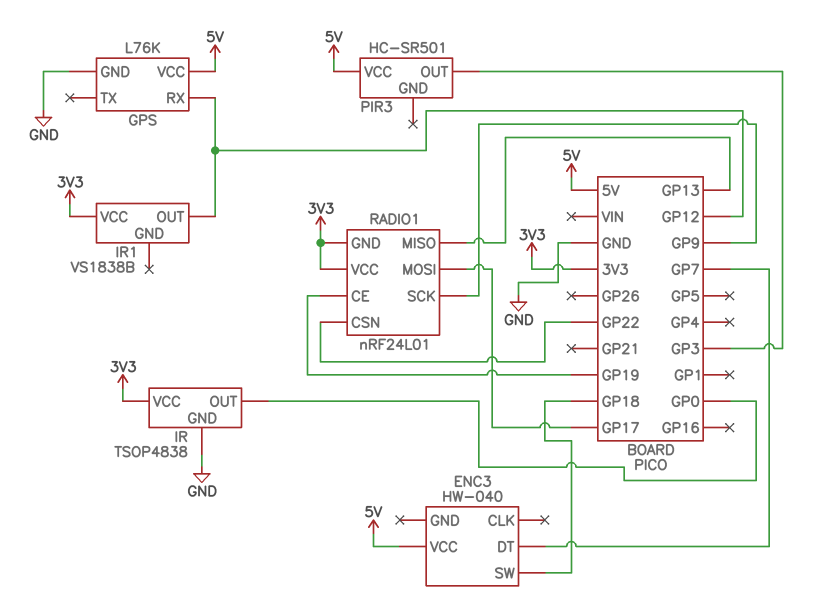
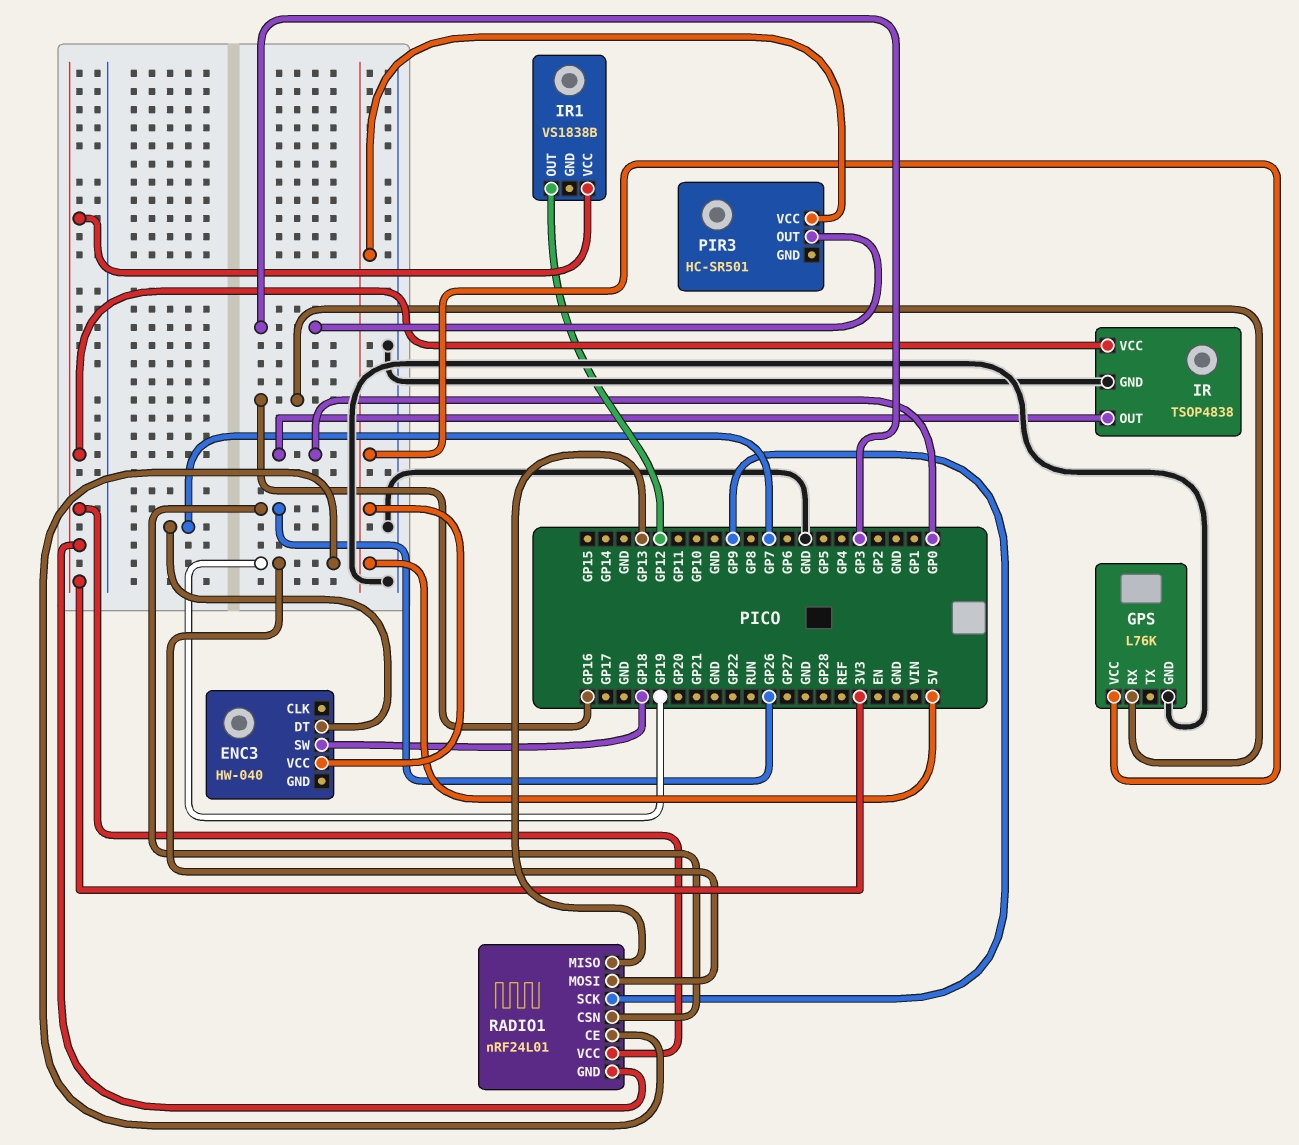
GPS pin RX: GP12 -> GP16
RADIO1 pin CSN: GP22 -> GP26
RADIO1 pin MOSI: GP17 -> GP19

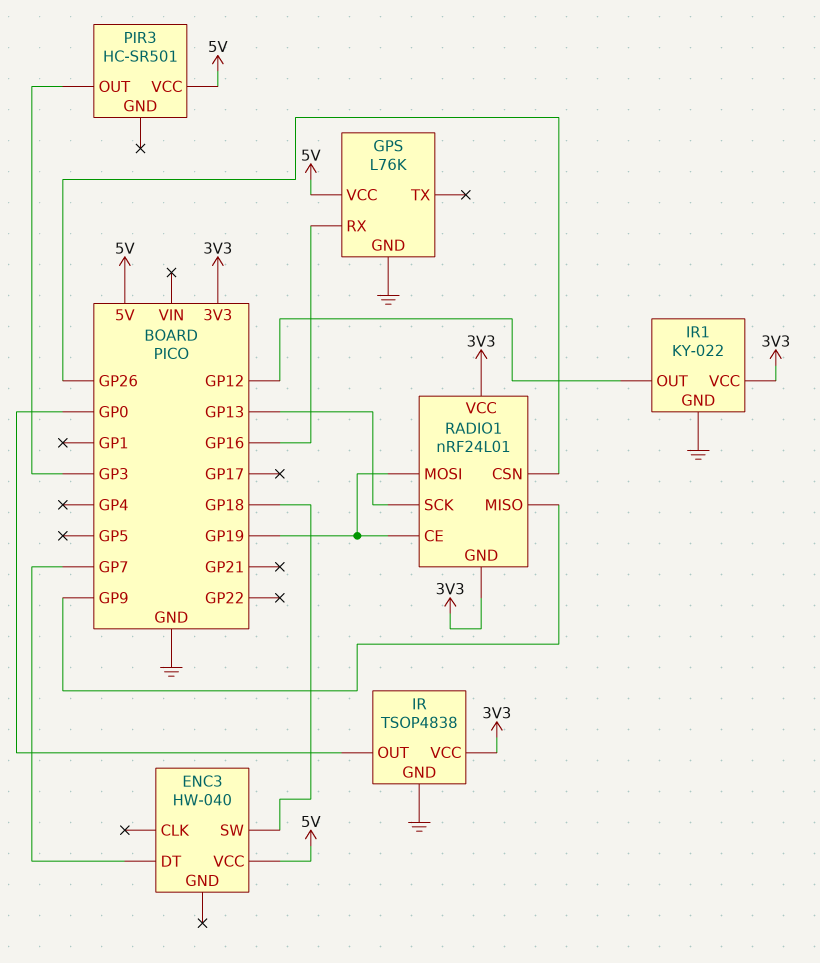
IR1: VS1838B -> KY-022
IR1 pin GND: none -> GND
RADIO1 pin MISO: GP13 -> GP9
RADIO1 pin SCK: GP9 -> GP13

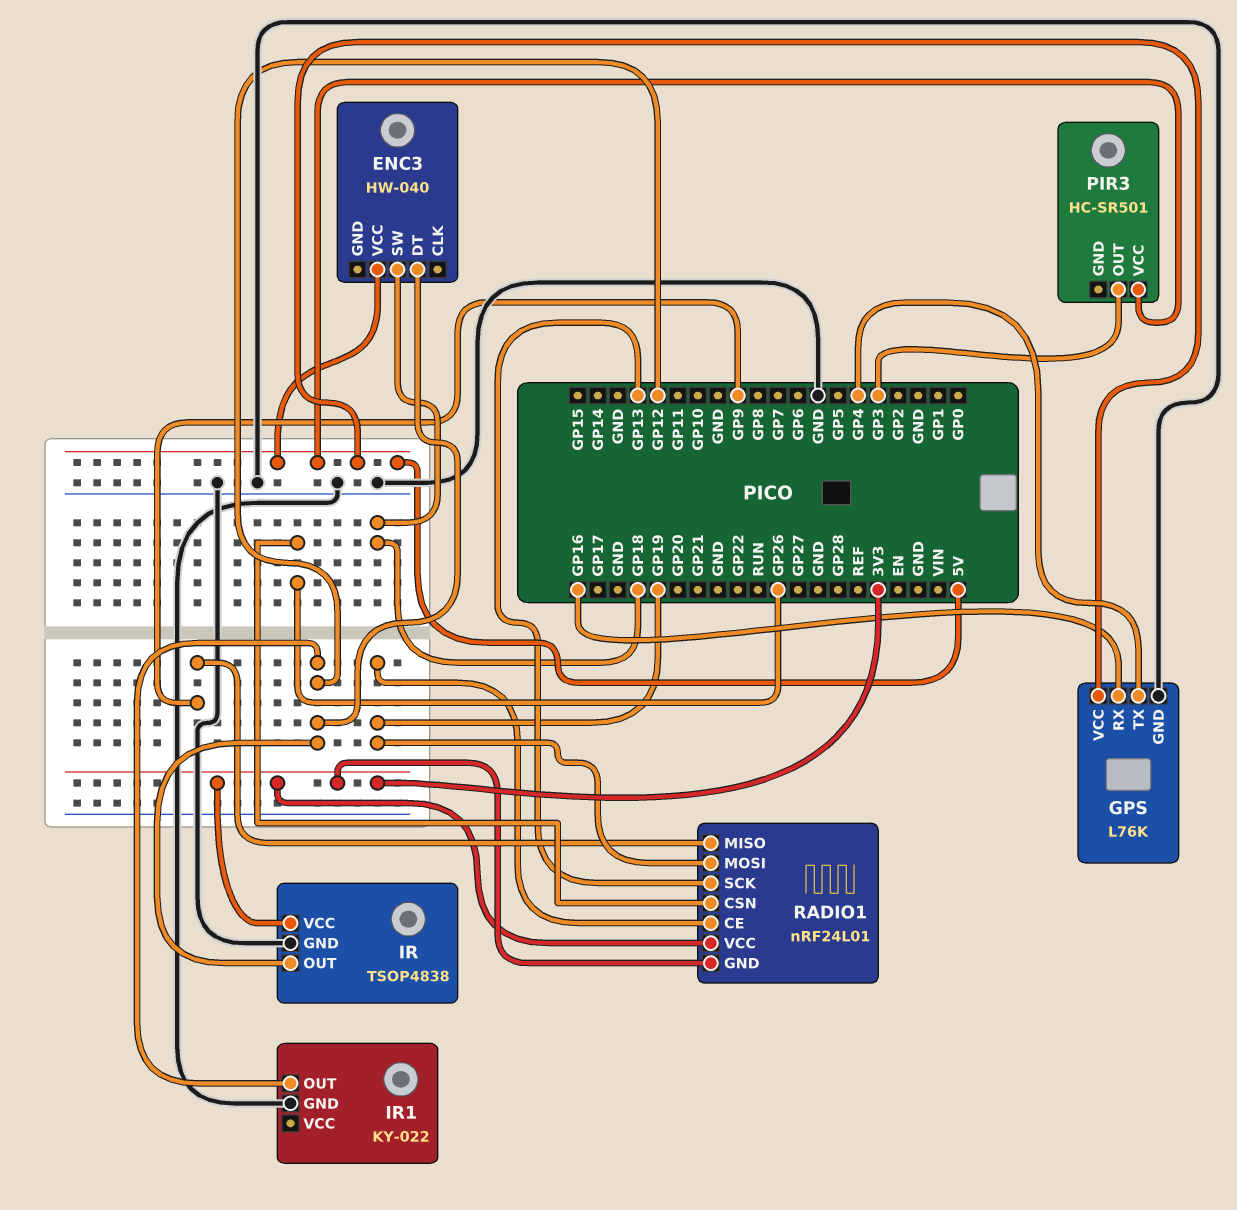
ENC3 pin DT: GP7 -> GP12
GPS pin TX: none -> GP4
IR pin OUT: GP0 -> GP12
IR1 pin VCC: 3V3 -> none

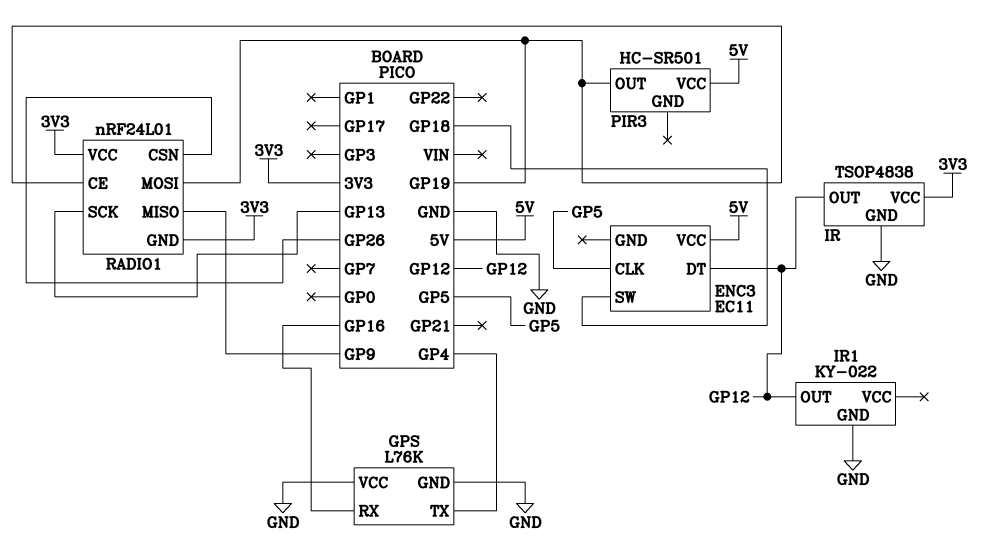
ENC3: HW-040 -> EC11
ENC3 pin CLK: none -> GP5
GPS pin VCC: 5V -> GND
PIR3 pin OUT: GP3 -> GP19

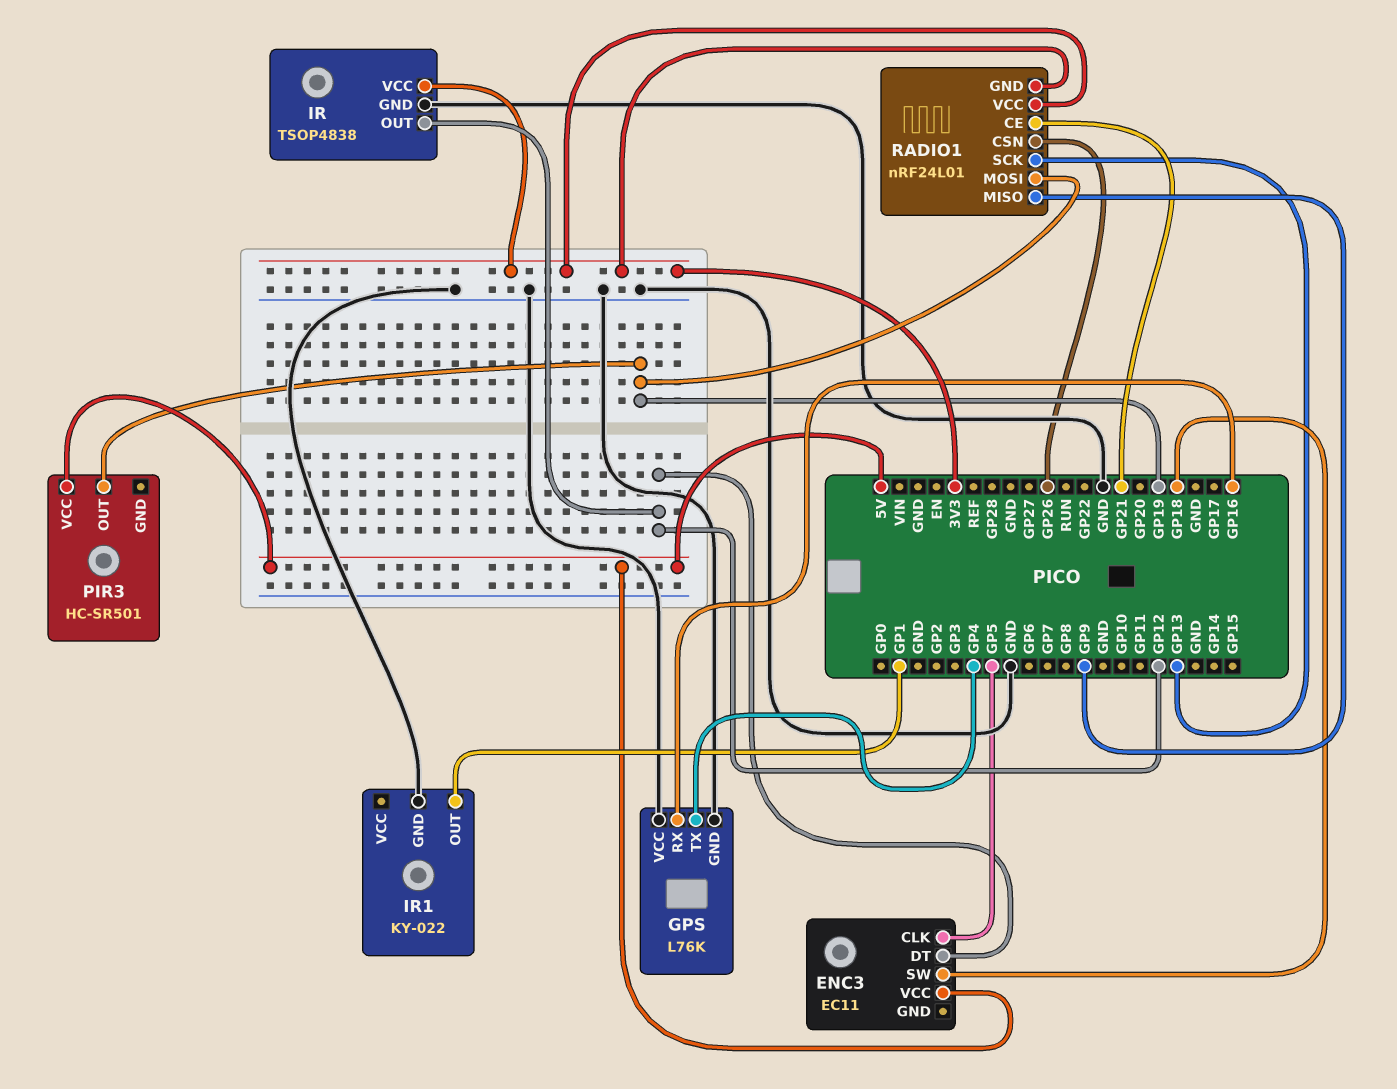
IR1 pin OUT: GP12 -> GP1
RADIO1 pin CE: GP19 -> GP21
· · · · · · ·
■ **Brief**:
Repeat all entries exactly, pictures excluded.

■ **Your solution**:
GPS pin RX: GP12 -> GP16
RADIO1 pin CSN: GP22 -> GP26
RADIO1 pin MOSI: GP17 -> GP19

IR1: VS1838B -> KY-022
IR1 pin GND: none -> GND
RADIO1 pin MISO: GP13 -> GP9
RADIO1 pin SCK: GP9 -> GP13

ENC3 pin DT: GP7 -> GP12
GPS pin TX: none -> GP4
IR pin OUT: GP0 -> GP12
IR1 pin VCC: 3V3 -> none

ENC3: HW-040 -> EC11
ENC3 pin CLK: none -> GP5
GPS pin VCC: 5V -> GND
PIR3 pin OUT: GP3 -> GP19

IR1 pin OUT: GP12 -> GP1
RADIO1 pin CE: GP19 -> GP21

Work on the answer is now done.